### DIRECTIONS
Which lines in the records below contain the word "plus"? Copy each of them.

### GIVEN ENTRIES
[Start of section]

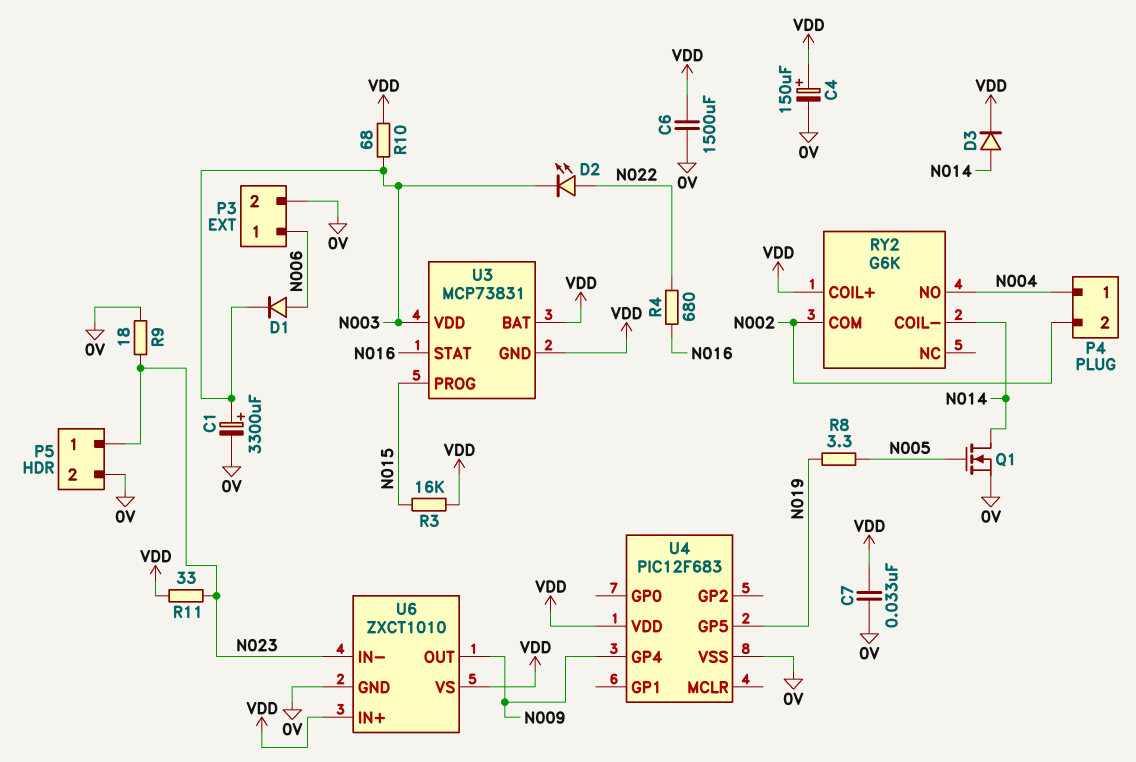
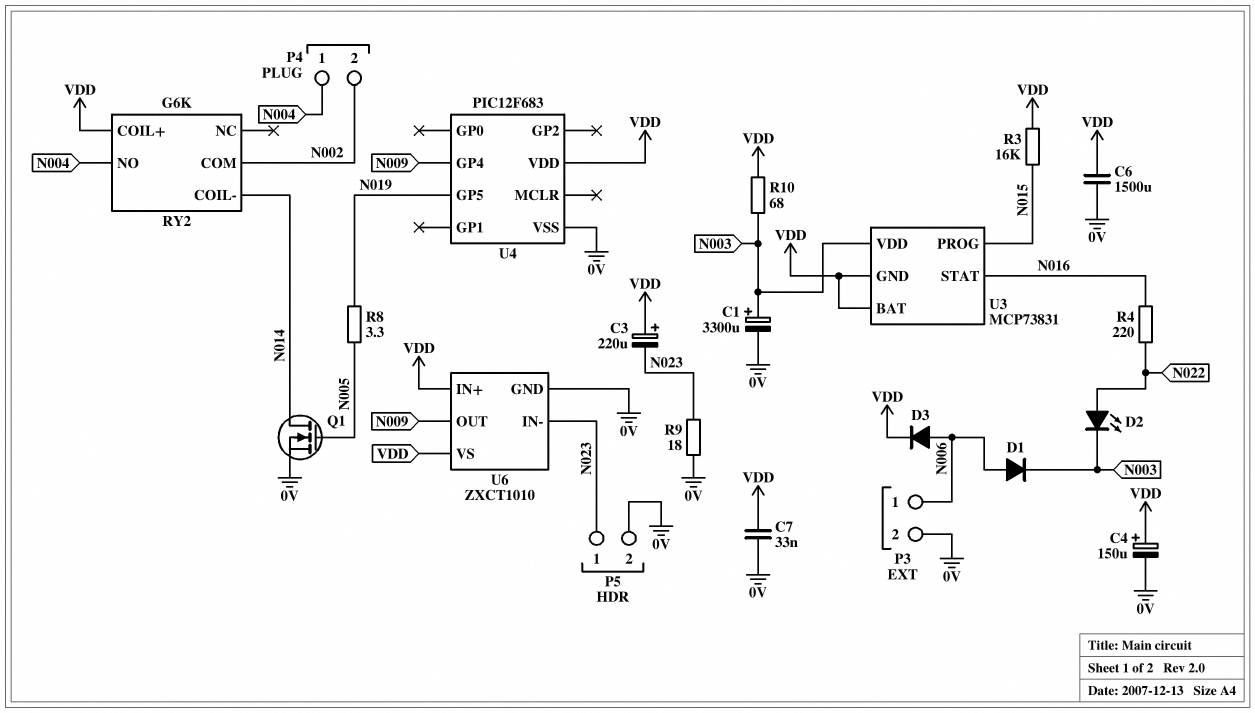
C3: none -> 220uF (plus VDD, minus N023)
D3: diode (A N014, K VDD) -> diode (A N006, K VDD)
R4: 680 (N016, N022) -> 220 (N016, N022)
R11: 33 (N023, VDD) -> none

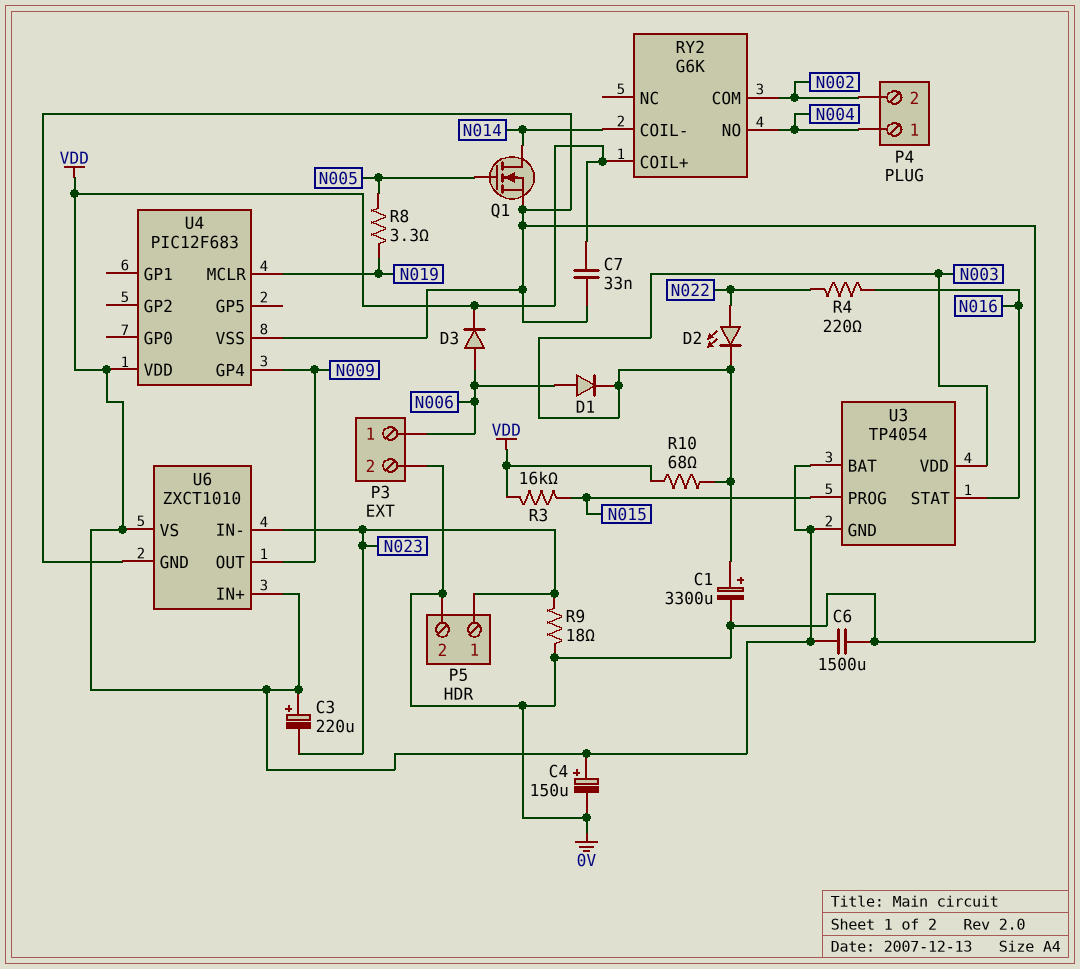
U3: MCP73831 -> TP4054
U4 pin GP5: N019 -> none
U4 pin MCLR: none -> N019

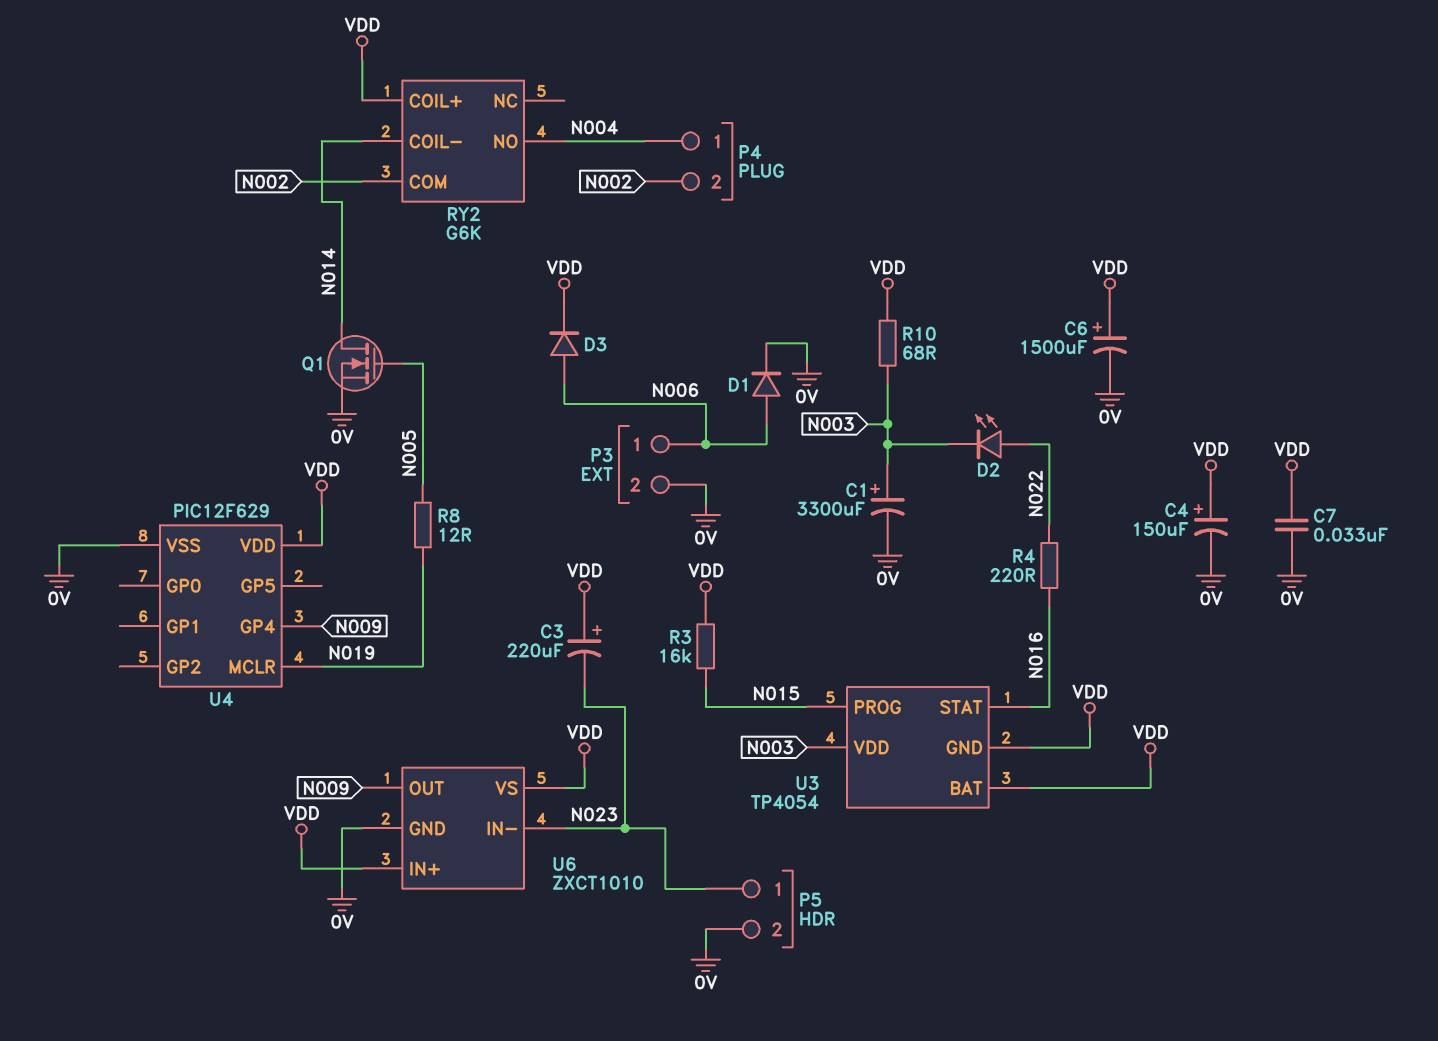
C6: 1500uF (0V, VDD) -> 1500uF (plus VDD, minus 0V)
D1: diode (A N006, K N003) -> diode (A N006, K 0V)
R8: 3.3 (N005, N019) -> 12 (N005, N019)
R9: 18 (0V, N023) -> none
U4: PIC12F683 -> PIC12F629

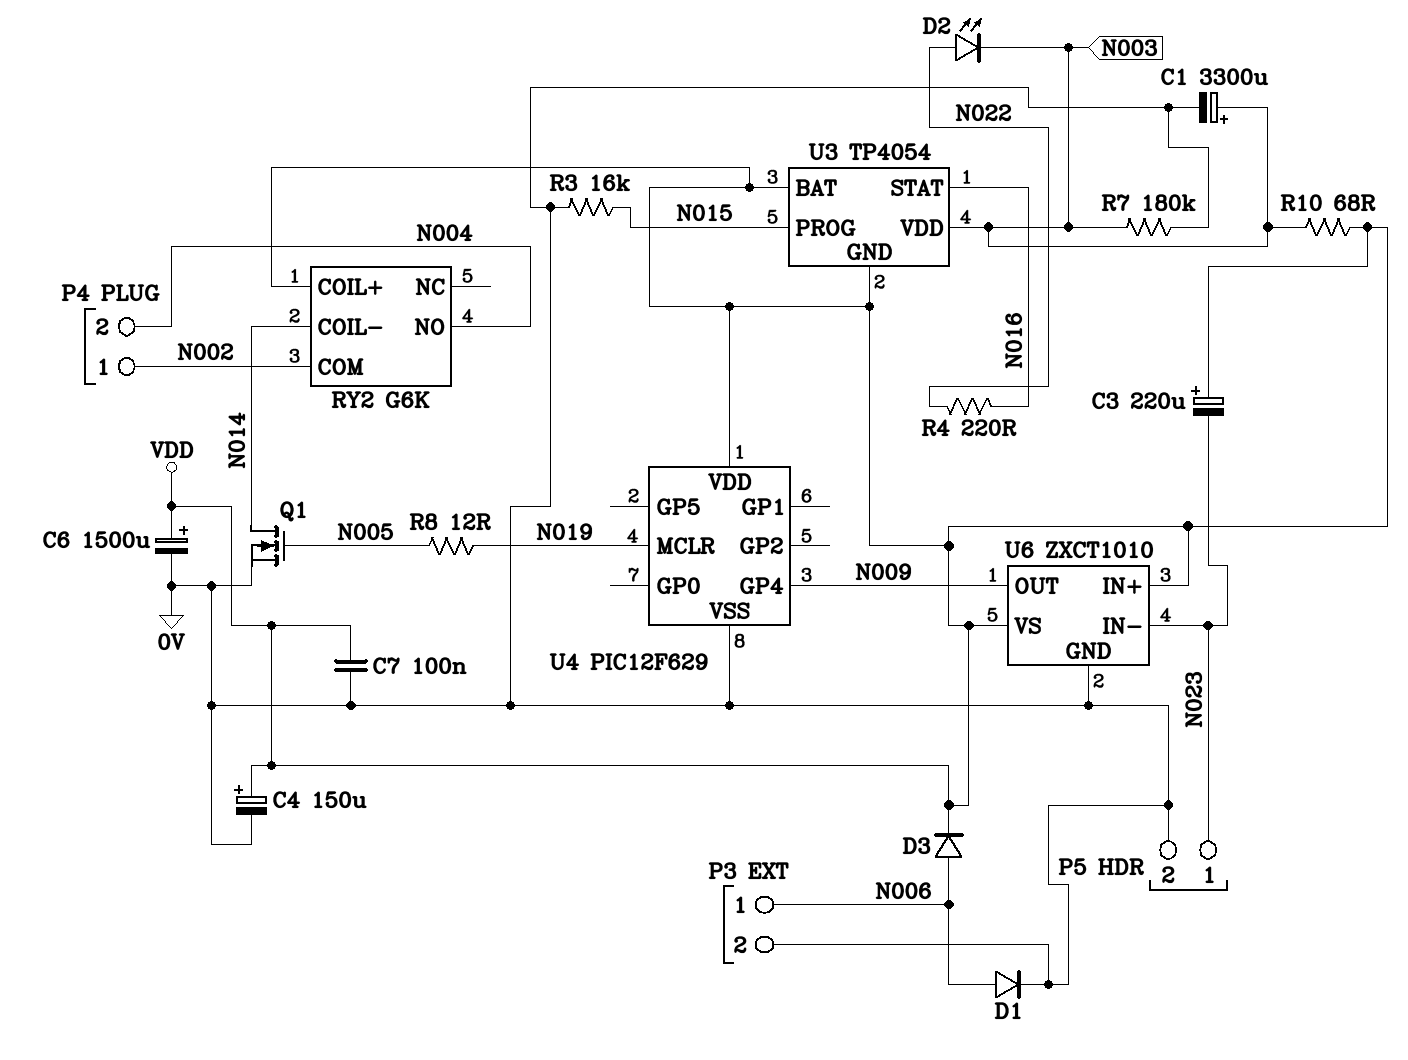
C7: 33nF (0V, VDD) -> 100nF (0V, VDD)
P4 pin 1: N004 -> N002
P4 pin 2: N002 -> N004
R3: 16k (N015, VDD) -> 16k (0V, N015)
R7: none -> 180k (0V, N003)

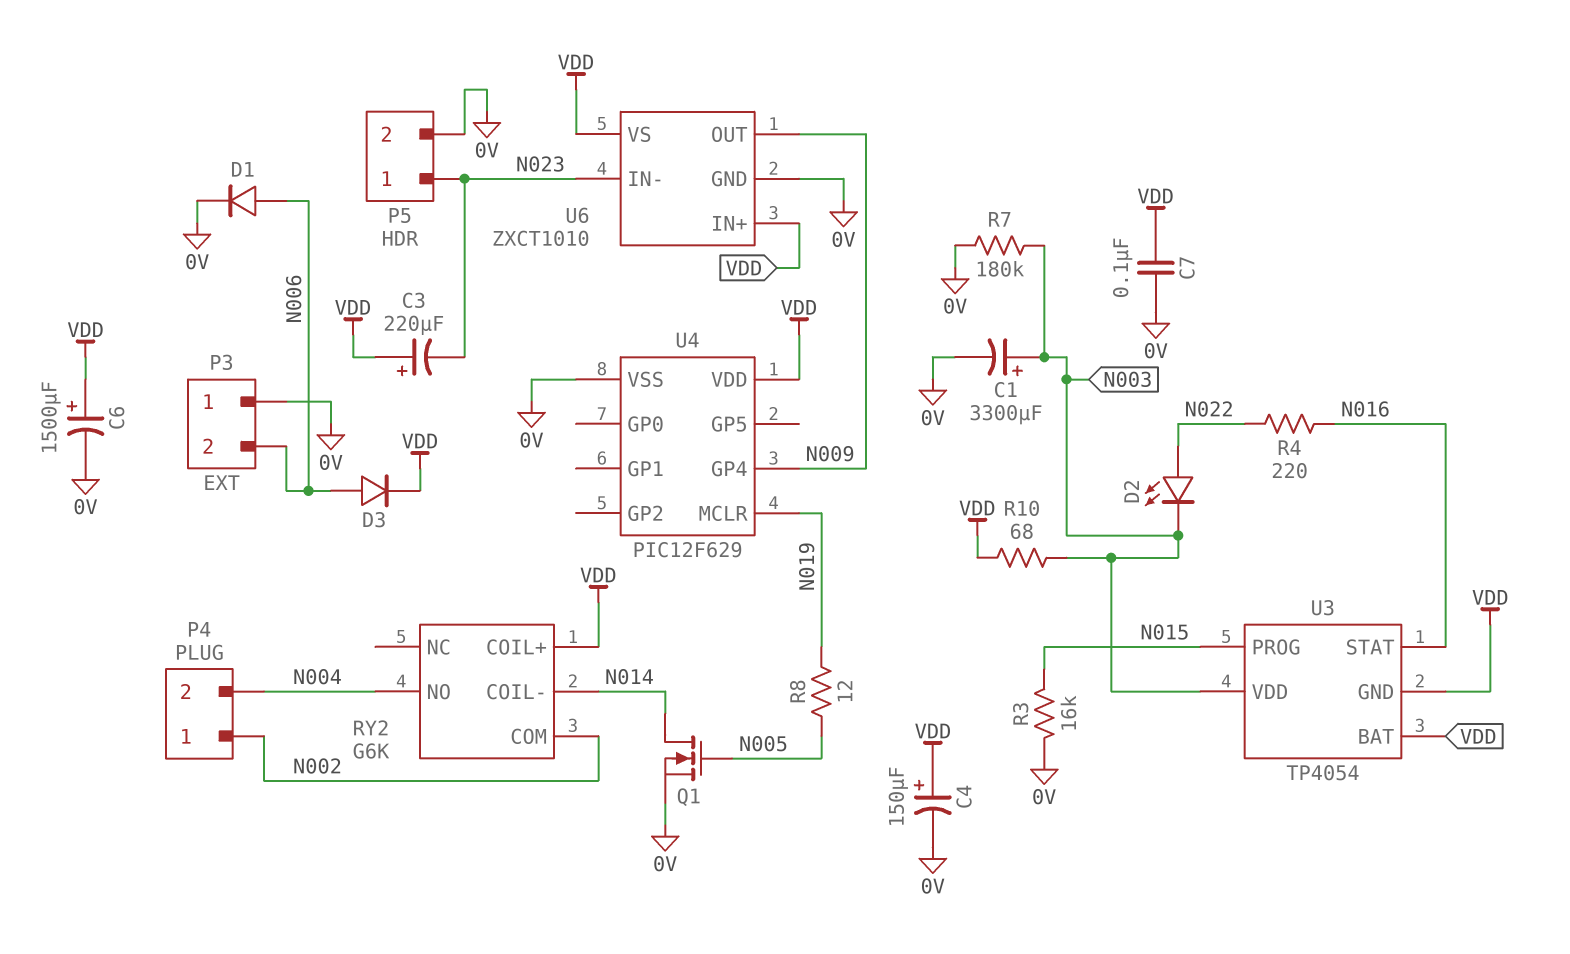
P3 pin 1: N006 -> 0V
P3 pin 2: 0V -> N006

[End of section]

### YOUR RESPONSE
C3: none -> 220uF (plus VDD, minus N023)
C6: 1500uF (0V, VDD) -> 1500uF (plus VDD, minus 0V)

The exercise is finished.